▶ **TO DO**
Convert every line below into a JSON list of strings, one string per line, leaving out any blank lines.

▶ **EXERCISE INPUTS**

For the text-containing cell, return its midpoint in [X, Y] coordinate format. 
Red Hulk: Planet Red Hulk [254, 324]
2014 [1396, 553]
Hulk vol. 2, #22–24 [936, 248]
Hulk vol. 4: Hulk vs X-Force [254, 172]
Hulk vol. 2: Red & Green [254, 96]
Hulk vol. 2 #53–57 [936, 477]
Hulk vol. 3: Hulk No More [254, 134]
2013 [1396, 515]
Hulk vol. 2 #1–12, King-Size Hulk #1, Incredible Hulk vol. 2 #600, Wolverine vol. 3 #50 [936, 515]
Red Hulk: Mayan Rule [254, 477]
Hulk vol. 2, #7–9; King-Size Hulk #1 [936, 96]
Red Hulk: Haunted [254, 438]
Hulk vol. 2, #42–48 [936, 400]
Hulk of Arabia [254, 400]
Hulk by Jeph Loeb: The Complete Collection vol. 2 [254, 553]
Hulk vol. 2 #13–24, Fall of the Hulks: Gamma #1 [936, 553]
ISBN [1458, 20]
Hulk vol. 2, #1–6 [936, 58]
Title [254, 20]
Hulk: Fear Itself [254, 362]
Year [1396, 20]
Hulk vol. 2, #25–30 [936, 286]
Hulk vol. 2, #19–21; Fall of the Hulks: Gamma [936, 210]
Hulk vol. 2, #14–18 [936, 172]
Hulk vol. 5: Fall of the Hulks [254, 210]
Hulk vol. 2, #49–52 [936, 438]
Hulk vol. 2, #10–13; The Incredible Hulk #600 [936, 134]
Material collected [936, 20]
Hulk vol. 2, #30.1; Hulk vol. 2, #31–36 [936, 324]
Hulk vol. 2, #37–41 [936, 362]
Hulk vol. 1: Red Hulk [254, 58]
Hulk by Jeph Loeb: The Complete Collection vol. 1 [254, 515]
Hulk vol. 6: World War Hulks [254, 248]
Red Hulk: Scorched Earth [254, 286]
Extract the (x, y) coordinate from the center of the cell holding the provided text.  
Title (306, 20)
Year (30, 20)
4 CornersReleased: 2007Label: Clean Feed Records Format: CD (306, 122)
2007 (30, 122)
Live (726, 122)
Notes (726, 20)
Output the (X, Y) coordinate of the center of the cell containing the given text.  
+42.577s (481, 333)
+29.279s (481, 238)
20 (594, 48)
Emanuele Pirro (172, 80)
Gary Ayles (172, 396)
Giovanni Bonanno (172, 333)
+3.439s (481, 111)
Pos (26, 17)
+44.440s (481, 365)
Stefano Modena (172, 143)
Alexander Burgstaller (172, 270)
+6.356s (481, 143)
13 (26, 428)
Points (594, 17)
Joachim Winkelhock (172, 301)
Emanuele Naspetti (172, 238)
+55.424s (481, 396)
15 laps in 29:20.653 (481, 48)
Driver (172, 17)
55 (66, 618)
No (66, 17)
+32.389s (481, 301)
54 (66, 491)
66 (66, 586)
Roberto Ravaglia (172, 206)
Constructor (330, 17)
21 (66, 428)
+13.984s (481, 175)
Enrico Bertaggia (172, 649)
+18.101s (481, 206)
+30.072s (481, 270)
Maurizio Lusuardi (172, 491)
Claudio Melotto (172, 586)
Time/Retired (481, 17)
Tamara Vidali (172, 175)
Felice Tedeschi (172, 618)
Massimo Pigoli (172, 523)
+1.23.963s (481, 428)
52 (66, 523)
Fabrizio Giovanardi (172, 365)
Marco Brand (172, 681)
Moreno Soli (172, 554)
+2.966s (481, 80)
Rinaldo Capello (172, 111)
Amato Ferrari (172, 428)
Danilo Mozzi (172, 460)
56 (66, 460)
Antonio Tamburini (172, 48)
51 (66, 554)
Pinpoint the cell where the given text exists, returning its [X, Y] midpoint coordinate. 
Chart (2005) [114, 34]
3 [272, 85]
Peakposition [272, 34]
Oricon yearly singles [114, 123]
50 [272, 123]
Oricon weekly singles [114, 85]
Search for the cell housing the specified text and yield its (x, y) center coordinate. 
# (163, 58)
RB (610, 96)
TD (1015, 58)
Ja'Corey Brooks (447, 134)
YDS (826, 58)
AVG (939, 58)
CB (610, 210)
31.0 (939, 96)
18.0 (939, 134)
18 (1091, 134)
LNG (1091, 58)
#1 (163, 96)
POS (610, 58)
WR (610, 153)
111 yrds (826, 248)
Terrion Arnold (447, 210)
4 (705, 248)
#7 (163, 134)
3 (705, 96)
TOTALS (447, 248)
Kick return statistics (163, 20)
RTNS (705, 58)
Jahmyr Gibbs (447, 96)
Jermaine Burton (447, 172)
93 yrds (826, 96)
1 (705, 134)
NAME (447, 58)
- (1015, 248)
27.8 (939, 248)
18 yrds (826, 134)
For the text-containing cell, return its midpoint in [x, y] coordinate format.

▶ **PROBLEM SOLUTION**
[
  "For the text-containing cell, return its midpoint in [X, Y] coordinate format. ",
  "Red Hulk: Planet Red Hulk [254, 324]",
  "2014 [1396, 553]",
  "Hulk vol. 2, #22–24 [936, 248]",
  "Hulk vol. 4: Hulk vs X-Force [254, 172]",
  "Hulk vol. 2: Red & Green [254, 96]",
  "Hulk vol. 2 #53–57 [936, 477]",
  "Hulk vol. 3: Hulk No More [254, 134]",
  "2013 [1396, 515]",
  "Hulk vol. 2 #1–12, King-Size Hulk #1, Incredible Hulk vol. 2 #600, Wolverine vol. 3 #50 [936, 515]",
  "Red Hulk: Mayan Rule [254, 477]",
  "Hulk vol. 2, #7–9; King-Size Hulk #1 [936, 96]",
  "Red Hulk: Haunted [254, 438]",
  "Hulk vol. 2, #42–48 [936, 400]",
  "Hulk of Arabia [254, 400]",
  "Hulk by Jeph Loeb: The Complete Collection vol. 2 [254, 553]",
  "Hulk vol. 2 #13–24, Fall of the Hulks: Gamma #1 [936, 553]",
  "ISBN [1458, 20]",
  "Hulk vol. 2, #1–6 [936, 58]",
  "Title [254, 20]",
  "Hulk: Fear Itself [254, 362]",
  "Year [1396, 20]",
  "Hulk vol. 2, #25–30 [936, 286]",
  "Hulk vol. 2, #19–21; Fall of the Hulks: Gamma [936, 210]",
  "Hulk vol. 2, #14–18 [936, 172]",
  "Hulk vol. 5: Fall of the Hulks [254, 210]",
  "Hulk vol. 2, #49–52 [936, 438]",
  "Hulk vol. 2, #10–13; The Incredible Hulk #600 [936, 134]",
  "Material collected [936, 20]",
  "Hulk vol. 2, #30.1; Hulk vol. 2, #31–36 [936, 324]",
  "Hulk vol. 2, #37–41 [936, 362]",
  "Hulk vol. 1: Red Hulk [254, 58]",
  "Hulk by Jeph Loeb: The Complete Collection vol. 1 [254, 515]",
  "Hulk vol. 6: World War Hulks [254, 248]",
  "Red Hulk: Scorched Earth [254, 286]",
  "Extract the (x, y) coordinate from the center of the cell holding the provided text.  ",
  "Title (306, 20)",
  "Year (30, 20)",
  "4 CornersReleased: 2007Label: Clean Feed Records Format: CD (306, 122)",
  "2007 (30, 122)",
  "Live (726, 122)",
  "Notes (726, 20)",
  "Output the (X, Y) coordinate of the center of the cell containing the given text.  ",
  "+42.577s (481, 333)",
  "+29.279s (481, 238)",
  "20 (594, 48)",
  "Emanuele Pirro (172, 80)",
  "Gary Ayles (172, 396)",
  "Giovanni Bonanno (172, 333)",
  "+3.439s (481, 111)",
  "Pos (26, 17)",
  "+44.440s (481, 365)",
  "Stefano Modena (172, 143)",
  "Alexander Burgstaller (172, 270)",
  "+6.356s (481, 143)",
  "13 (26, 428)",
  "Points (594, 17)",
  "Joachim Winkelhock (172, 301)",
  "Emanuele Naspetti (172, 238)",
  "+55.424s (481, 396)",
  "15 laps in 29:20.653 (481, 48)",
  "Driver (172, 17)",
  "55 (66, 618)",
  "No (66, 17)",
  "+32.389s (481, 301)",
  "54 (66, 491)",
  "66 (66, 586)",
  "Roberto Ravaglia (172, 206)",
  "Constructor (330, 17)",
  "21 (66, 428)",
  "+13.984s (481, 175)",
  "Enrico Bertaggia (172, 649)",
  "+18.101s (481, 206)",
  "+30.072s (481, 270)",
  "Maurizio Lusuardi (172, 491)",
  "Claudio Melotto (172, 586)",
  "Time/Retired (481, 17)",
  "Tamara Vidali (172, 175)",
  "Felice Tedeschi (172, 618)",
  "Massimo Pigoli (172, 523)",
  "+1.23.963s (481, 428)",
  "52 (66, 523)",
  "Fabrizio Giovanardi (172, 365)",
  "Marco Brand (172, 681)",
  "Moreno Soli (172, 554)",
  "+2.966s (481, 80)",
  "Rinaldo Capello (172, 111)",
  "Amato Ferrari (172, 428)",
  "Danilo Mozzi (172, 460)",
  "56 (66, 460)",
  "Antonio Tamburini (172, 48)",
  "51 (66, 554)",
  "Pinpoint the cell where the given text exists, returning its [X, Y] midpoint coordinate. ",
  "Chart (2005) [114, 34]",
  "3 [272, 85]",
  "Peakposition [272, 34]",
  "Oricon yearly singles [114, 123]",
  "50 [272, 123]",
  "Oricon weekly singles [114, 85]",
  "Search for the cell housing the specified text and yield its (x, y) center coordinate. ",
  "# (163, 58)",
  "RB (610, 96)",
  "TD (1015, 58)",
  "Ja'Corey Brooks (447, 134)",
  "YDS (826, 58)",
  "AVG (939, 58)",
  "CB (610, 210)",
  "31.0 (939, 96)",
  "18.0 (939, 134)",
  "18 (1091, 134)",
  "LNG (1091, 58)",
  "#1 (163, 96)",
  "POS (610, 58)",
  "WR (610, 153)",
  "111 yrds (826, 248)",
  "Terrion Arnold (447, 210)",
  "4 (705, 248)",
  "#7 (163, 134)",
  "3 (705, 96)",
  "TOTALS (447, 248)",
  "Kick return statistics (163, 20)",
  "RTNS (705, 58)",
  "Jahmyr Gibbs (447, 96)",
  "Jermaine Burton (447, 172)",
  "93 yrds (826, 96)",
  "1 (705, 134)",
  "NAME (447, 58)",
  "- (1015, 248)",
  "27.8 (939, 248)",
  "18 yrds (826, 134)",
  "For the text-containing cell, return its midpoint in [x, y] coordinate format."
]